Task requirements
Within the entries below, every line containing "NAND" is to be copied.

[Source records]
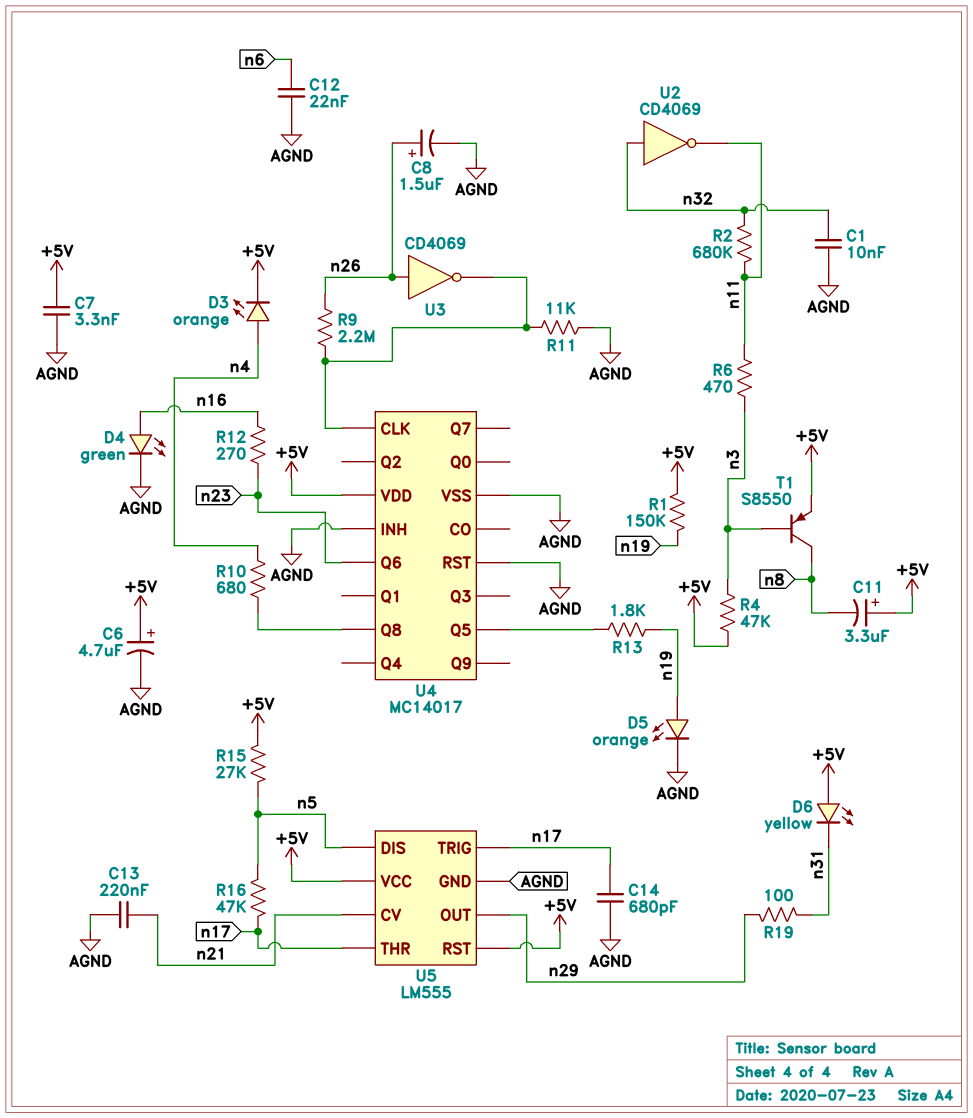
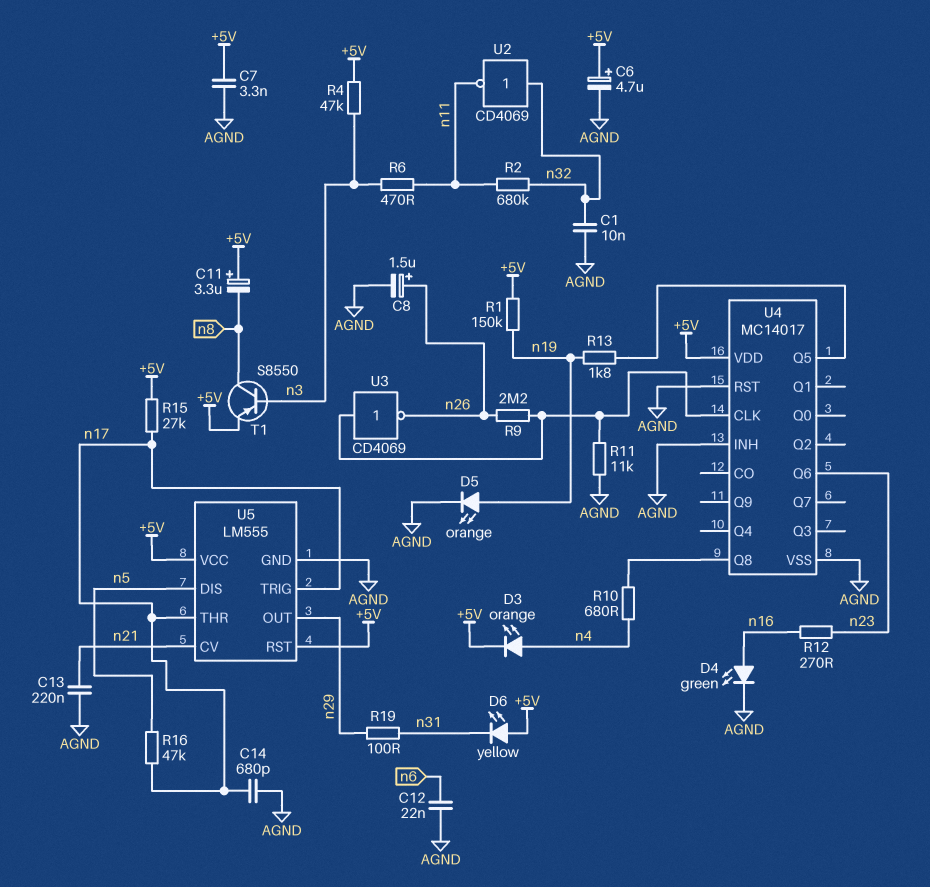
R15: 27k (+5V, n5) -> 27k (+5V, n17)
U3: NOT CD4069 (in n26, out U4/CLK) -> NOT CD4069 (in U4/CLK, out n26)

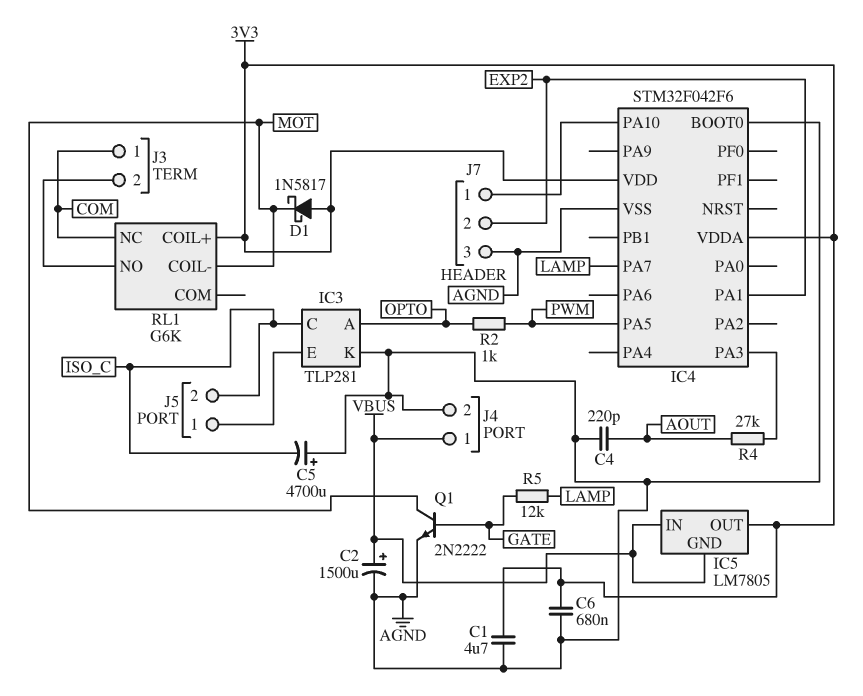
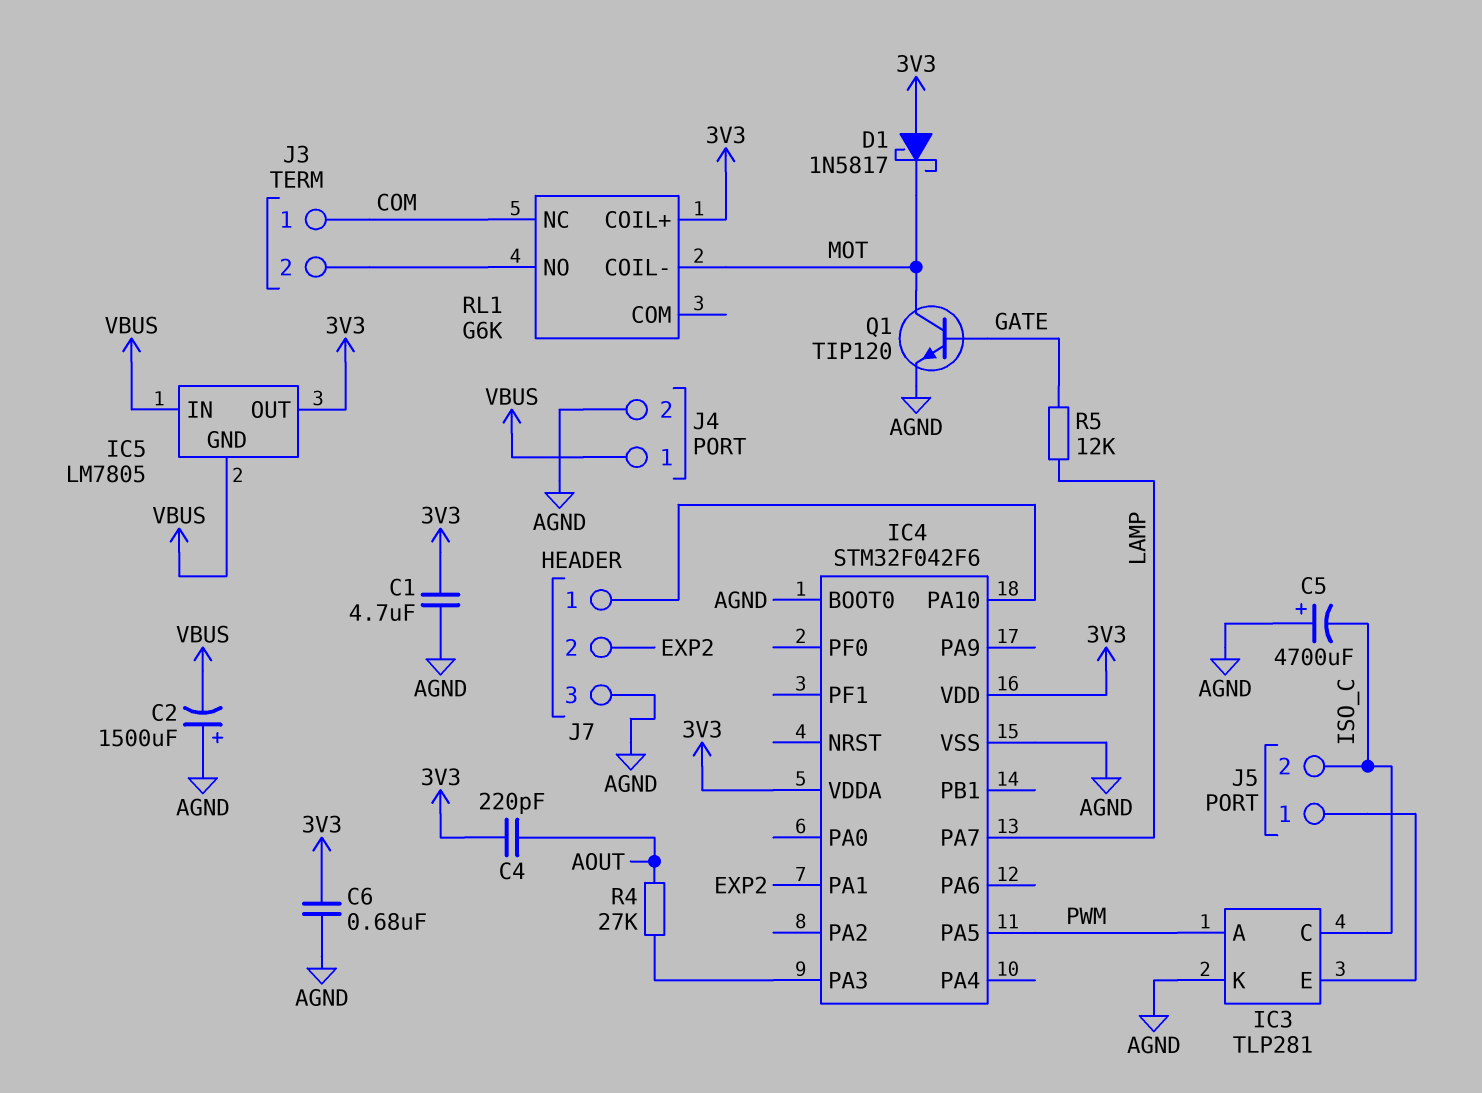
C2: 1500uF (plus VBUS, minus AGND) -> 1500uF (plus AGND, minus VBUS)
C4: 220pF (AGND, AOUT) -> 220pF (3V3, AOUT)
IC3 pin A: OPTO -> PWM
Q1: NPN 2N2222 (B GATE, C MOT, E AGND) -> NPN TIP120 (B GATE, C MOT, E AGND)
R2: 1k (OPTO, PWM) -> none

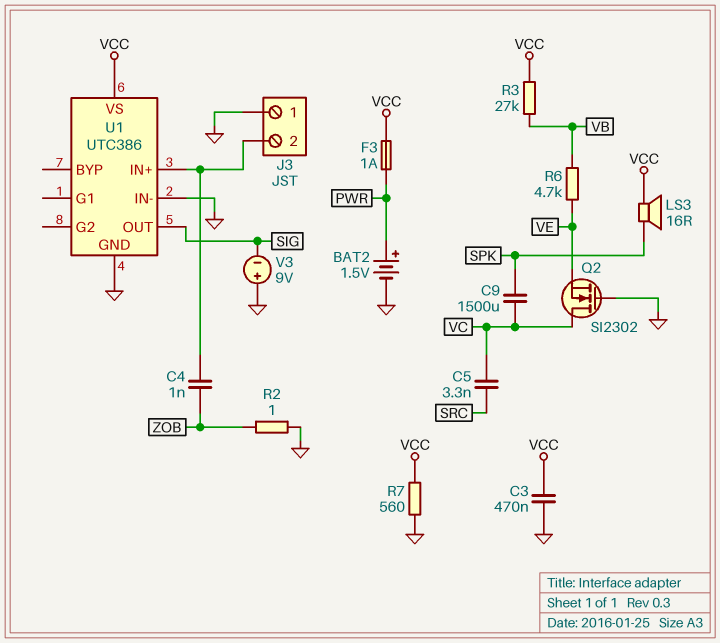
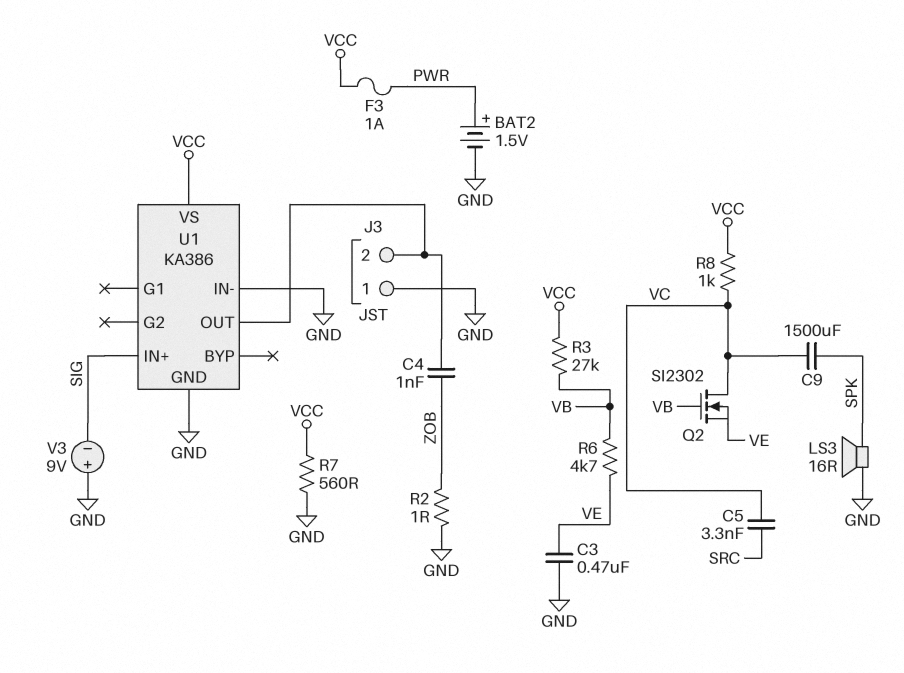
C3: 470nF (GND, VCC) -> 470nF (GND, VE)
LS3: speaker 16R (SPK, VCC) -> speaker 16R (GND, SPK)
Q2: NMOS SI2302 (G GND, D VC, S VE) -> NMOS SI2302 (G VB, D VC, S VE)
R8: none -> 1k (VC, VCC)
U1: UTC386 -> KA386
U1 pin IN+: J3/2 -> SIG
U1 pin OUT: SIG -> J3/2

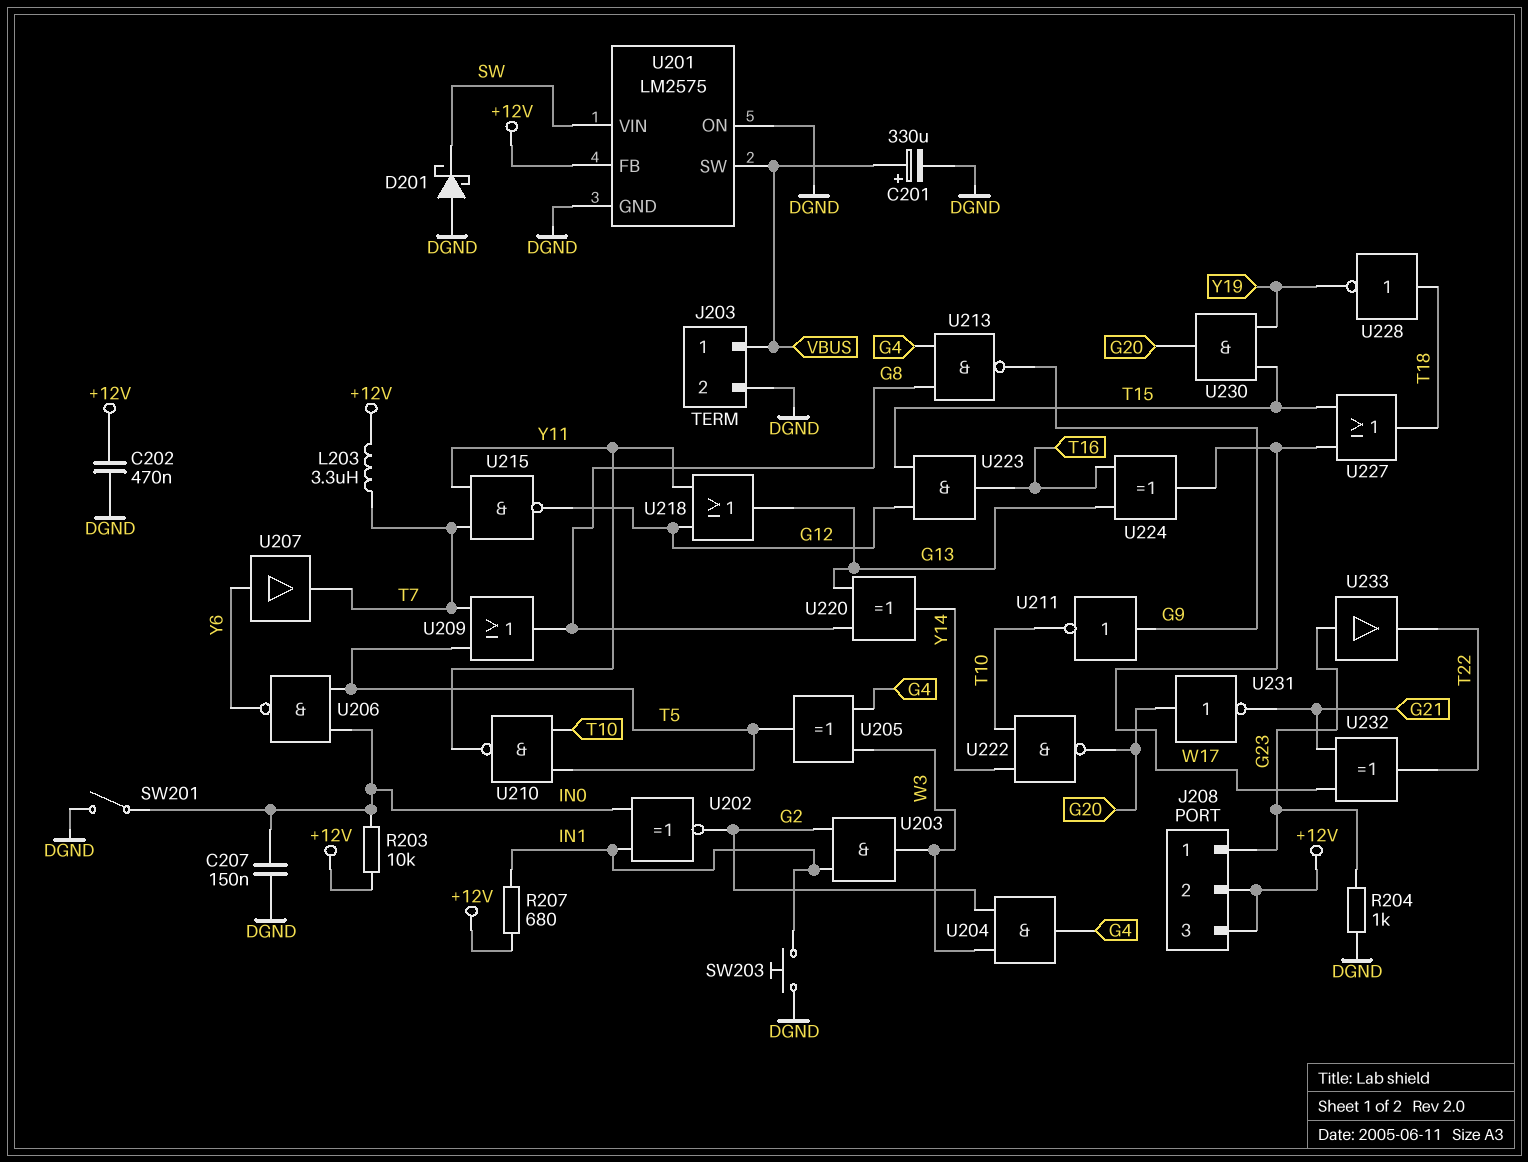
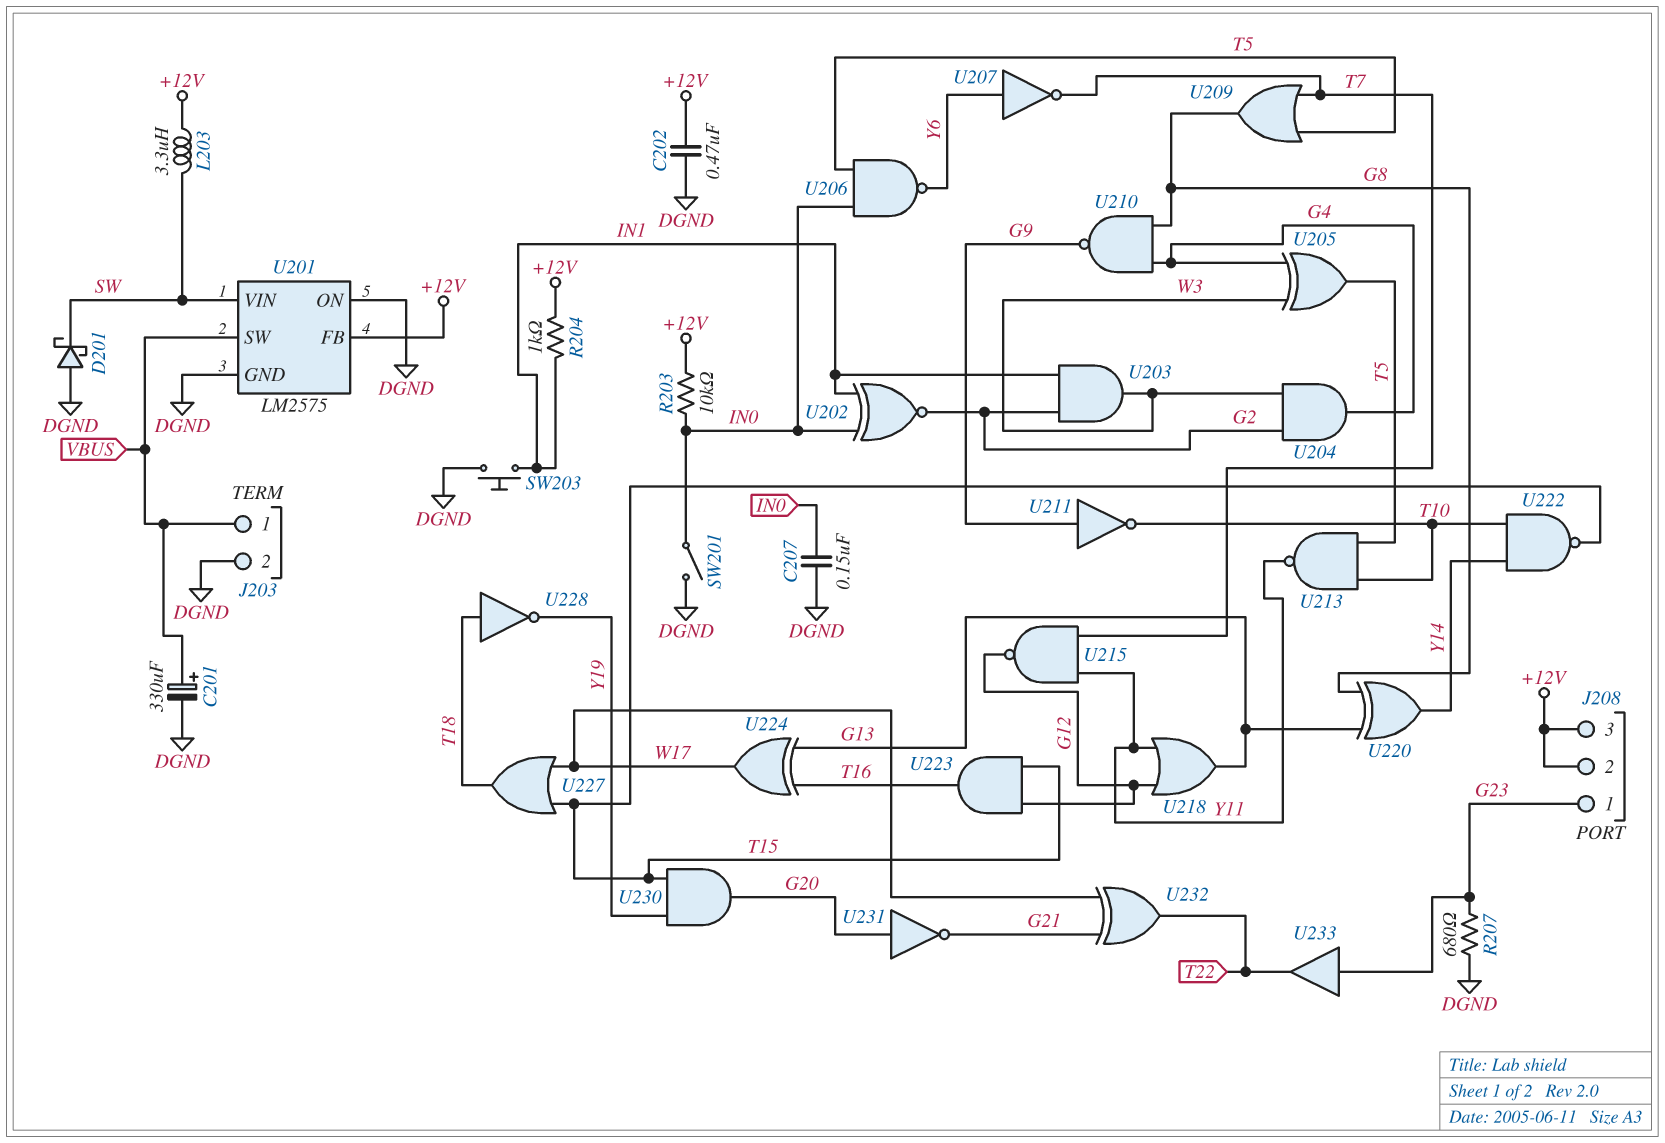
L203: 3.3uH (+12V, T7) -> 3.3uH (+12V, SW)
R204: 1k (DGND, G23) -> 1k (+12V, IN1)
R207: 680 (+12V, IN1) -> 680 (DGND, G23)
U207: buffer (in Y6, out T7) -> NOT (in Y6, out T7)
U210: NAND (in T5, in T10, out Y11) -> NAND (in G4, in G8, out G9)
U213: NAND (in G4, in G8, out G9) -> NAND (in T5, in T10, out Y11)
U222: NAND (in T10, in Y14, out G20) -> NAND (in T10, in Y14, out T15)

Task result
U210: NAND (in T5, in T10, out Y11) -> NAND (in G4, in G8, out G9)
U213: NAND (in G4, in G8, out G9) -> NAND (in T5, in T10, out Y11)
U222: NAND (in T10, in Y14, out G20) -> NAND (in T10, in Y14, out T15)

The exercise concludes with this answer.